Edit tracking data:
* * * * * * *

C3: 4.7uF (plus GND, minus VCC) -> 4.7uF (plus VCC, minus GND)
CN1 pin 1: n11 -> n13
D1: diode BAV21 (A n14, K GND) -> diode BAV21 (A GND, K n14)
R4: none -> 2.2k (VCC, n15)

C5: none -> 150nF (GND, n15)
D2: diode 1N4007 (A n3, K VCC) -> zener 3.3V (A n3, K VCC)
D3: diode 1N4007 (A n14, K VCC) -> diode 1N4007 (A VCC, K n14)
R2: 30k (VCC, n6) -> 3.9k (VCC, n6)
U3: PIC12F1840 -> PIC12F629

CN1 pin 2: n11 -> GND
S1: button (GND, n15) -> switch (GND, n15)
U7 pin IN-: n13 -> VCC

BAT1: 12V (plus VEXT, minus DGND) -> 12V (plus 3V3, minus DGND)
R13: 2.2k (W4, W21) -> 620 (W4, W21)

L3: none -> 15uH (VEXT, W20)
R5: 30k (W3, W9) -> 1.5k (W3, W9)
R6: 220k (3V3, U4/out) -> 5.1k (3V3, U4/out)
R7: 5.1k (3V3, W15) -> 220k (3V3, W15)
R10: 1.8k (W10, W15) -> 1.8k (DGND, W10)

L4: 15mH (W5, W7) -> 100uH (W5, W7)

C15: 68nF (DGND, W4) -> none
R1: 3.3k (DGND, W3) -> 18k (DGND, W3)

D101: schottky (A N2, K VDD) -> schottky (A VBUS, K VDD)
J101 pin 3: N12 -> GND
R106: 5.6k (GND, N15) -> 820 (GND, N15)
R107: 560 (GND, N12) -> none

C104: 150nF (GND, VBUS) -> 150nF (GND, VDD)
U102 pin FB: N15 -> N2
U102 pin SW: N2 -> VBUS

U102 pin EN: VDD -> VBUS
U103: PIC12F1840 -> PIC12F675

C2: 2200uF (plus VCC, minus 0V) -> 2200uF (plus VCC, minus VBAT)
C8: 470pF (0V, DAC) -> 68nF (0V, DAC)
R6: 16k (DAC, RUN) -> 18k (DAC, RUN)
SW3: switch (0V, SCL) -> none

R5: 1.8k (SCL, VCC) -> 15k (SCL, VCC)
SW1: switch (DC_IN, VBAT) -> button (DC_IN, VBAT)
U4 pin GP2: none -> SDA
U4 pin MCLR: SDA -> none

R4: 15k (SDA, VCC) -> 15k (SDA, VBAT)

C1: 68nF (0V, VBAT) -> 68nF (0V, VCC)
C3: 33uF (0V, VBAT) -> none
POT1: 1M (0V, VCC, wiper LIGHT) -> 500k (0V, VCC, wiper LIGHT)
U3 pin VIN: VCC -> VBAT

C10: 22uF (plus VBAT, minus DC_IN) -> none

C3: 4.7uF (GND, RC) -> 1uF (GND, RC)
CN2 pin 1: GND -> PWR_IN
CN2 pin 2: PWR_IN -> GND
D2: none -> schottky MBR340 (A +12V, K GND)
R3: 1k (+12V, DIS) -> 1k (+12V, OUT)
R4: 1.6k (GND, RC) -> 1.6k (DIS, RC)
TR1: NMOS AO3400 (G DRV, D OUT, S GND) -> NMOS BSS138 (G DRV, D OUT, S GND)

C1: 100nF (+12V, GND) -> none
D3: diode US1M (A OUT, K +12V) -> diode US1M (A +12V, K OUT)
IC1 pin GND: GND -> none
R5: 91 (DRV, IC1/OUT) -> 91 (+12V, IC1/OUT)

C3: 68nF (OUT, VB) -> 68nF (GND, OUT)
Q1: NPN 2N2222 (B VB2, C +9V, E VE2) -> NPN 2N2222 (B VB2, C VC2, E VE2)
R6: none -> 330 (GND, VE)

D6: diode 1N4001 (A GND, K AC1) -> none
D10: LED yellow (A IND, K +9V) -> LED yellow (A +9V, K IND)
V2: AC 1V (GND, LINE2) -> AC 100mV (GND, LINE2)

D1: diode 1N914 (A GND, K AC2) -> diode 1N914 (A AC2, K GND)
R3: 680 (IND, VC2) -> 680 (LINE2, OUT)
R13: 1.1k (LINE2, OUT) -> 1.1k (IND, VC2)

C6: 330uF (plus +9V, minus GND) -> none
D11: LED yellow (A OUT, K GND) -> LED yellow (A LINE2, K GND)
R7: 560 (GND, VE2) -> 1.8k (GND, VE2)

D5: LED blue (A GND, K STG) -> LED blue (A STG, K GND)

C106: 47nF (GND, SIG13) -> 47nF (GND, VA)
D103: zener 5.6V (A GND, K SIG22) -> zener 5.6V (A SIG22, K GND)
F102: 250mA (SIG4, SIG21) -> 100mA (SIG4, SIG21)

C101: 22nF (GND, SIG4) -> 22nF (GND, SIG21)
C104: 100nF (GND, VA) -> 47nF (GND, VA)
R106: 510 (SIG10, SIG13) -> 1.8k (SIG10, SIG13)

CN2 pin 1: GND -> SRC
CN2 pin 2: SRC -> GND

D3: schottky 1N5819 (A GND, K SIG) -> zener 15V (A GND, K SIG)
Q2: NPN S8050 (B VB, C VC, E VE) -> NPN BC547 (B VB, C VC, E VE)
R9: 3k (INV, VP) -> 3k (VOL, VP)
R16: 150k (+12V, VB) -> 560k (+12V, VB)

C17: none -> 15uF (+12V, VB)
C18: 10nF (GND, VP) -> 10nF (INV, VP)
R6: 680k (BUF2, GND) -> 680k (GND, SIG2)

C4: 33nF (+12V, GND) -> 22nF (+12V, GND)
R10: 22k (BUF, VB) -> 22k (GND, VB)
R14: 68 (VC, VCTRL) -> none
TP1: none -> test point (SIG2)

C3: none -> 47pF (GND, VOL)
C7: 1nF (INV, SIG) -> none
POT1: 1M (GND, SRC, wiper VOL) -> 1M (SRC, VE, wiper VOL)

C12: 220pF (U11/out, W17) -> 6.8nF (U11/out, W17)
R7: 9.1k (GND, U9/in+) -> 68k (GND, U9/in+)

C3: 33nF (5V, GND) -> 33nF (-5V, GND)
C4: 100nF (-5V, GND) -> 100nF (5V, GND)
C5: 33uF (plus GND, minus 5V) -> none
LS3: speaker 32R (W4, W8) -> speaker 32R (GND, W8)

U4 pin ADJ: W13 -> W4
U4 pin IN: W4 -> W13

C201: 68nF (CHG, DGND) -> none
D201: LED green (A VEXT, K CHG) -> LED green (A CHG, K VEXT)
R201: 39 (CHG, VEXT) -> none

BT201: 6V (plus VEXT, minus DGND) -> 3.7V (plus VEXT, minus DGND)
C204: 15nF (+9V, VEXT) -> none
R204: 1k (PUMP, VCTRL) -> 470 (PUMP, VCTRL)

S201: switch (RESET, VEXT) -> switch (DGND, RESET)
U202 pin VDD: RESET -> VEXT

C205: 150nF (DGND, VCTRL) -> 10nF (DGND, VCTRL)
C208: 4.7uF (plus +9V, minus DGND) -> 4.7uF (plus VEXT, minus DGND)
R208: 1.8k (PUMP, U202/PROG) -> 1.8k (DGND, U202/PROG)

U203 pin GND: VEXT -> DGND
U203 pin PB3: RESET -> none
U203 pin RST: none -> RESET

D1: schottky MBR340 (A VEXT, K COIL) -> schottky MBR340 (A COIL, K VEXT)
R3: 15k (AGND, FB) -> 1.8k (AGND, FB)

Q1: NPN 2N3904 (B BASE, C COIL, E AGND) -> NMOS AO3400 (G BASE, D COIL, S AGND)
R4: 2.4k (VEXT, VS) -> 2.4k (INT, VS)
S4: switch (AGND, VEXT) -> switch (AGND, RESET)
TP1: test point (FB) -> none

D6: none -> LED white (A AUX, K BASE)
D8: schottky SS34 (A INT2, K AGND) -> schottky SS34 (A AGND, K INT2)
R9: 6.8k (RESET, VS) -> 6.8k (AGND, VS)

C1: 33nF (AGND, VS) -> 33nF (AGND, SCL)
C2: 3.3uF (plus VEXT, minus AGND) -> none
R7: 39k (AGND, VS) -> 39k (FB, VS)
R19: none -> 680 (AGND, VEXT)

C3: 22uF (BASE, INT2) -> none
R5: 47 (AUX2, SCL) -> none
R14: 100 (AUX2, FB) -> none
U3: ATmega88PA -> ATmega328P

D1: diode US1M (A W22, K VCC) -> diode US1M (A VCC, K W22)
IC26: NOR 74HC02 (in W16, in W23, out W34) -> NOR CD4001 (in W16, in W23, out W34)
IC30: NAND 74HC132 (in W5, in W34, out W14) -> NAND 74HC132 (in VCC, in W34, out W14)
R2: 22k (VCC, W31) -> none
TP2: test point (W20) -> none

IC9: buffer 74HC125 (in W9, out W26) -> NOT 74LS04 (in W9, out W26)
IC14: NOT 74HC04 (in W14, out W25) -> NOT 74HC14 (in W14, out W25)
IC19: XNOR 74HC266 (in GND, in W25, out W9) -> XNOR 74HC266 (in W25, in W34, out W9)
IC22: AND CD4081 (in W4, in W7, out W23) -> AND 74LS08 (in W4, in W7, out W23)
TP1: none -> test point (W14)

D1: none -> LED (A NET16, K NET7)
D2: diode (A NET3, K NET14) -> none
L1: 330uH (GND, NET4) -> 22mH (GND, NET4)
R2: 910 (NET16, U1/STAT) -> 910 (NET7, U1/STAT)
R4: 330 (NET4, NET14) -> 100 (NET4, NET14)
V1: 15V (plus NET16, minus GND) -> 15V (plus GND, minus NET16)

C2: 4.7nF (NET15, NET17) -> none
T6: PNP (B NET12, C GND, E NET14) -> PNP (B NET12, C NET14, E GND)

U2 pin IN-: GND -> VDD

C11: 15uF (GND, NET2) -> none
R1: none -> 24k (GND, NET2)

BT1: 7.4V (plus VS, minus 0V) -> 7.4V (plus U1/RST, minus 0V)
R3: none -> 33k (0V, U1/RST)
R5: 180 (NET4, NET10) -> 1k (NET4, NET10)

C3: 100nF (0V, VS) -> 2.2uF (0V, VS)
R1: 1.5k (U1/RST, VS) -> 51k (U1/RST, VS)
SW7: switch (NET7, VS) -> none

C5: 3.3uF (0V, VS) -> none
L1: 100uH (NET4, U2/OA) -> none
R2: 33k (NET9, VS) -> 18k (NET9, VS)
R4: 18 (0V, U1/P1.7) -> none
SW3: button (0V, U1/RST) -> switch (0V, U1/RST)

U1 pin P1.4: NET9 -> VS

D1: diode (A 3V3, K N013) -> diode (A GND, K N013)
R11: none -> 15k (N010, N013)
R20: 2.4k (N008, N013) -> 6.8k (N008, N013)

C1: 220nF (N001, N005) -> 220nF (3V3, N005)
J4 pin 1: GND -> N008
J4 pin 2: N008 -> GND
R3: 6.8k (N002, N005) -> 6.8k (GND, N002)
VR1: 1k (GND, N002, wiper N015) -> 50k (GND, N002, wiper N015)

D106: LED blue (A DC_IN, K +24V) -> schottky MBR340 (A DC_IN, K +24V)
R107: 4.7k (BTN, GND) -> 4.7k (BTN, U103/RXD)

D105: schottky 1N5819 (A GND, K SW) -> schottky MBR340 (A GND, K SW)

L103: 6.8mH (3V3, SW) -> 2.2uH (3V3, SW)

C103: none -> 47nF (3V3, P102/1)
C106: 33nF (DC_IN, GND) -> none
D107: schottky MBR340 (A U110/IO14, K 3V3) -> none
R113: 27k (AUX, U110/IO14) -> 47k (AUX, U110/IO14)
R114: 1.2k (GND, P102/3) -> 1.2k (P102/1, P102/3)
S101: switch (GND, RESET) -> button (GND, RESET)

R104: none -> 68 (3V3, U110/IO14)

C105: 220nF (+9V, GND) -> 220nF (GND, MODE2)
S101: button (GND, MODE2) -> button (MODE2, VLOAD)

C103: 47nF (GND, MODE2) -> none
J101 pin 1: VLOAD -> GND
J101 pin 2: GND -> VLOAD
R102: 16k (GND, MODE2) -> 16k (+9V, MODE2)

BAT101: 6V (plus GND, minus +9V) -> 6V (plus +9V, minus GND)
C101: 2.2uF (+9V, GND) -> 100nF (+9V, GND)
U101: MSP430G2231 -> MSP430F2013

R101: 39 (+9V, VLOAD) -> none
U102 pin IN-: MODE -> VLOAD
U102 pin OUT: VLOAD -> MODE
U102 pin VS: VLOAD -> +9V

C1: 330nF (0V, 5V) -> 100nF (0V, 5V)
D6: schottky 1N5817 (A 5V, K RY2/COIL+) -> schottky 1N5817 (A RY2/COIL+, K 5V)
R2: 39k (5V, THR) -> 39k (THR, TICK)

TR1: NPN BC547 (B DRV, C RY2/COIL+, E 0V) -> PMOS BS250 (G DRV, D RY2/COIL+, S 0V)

* * * * * * *

Transcribe each line of the data above, unaltered, from the one where "C3: 100nF (0V, VS) -> 2.2uF (0V, VS)" appears to the one where "R3: 6.8k (N002, N005) -> 6.8k (GND, N002)" appears, inclusive of both.

[Exercise response]
C3: 100nF (0V, VS) -> 2.2uF (0V, VS)
R1: 1.5k (U1/RST, VS) -> 51k (U1/RST, VS)
SW7: switch (NET7, VS) -> none

C5: 3.3uF (0V, VS) -> none
L1: 100uH (NET4, U2/OA) -> none
R2: 33k (NET9, VS) -> 18k (NET9, VS)
R4: 18 (0V, U1/P1.7) -> none
SW3: button (0V, U1/RST) -> switch (0V, U1/RST)

U1 pin P1.4: NET9 -> VS

D1: diode (A 3V3, K N013) -> diode (A GND, K N013)
R11: none -> 15k (N010, N013)
R20: 2.4k (N008, N013) -> 6.8k (N008, N013)

C1: 220nF (N001, N005) -> 220nF (3V3, N005)
J4 pin 1: GND -> N008
J4 pin 2: N008 -> GND
R3: 6.8k (N002, N005) -> 6.8k (GND, N002)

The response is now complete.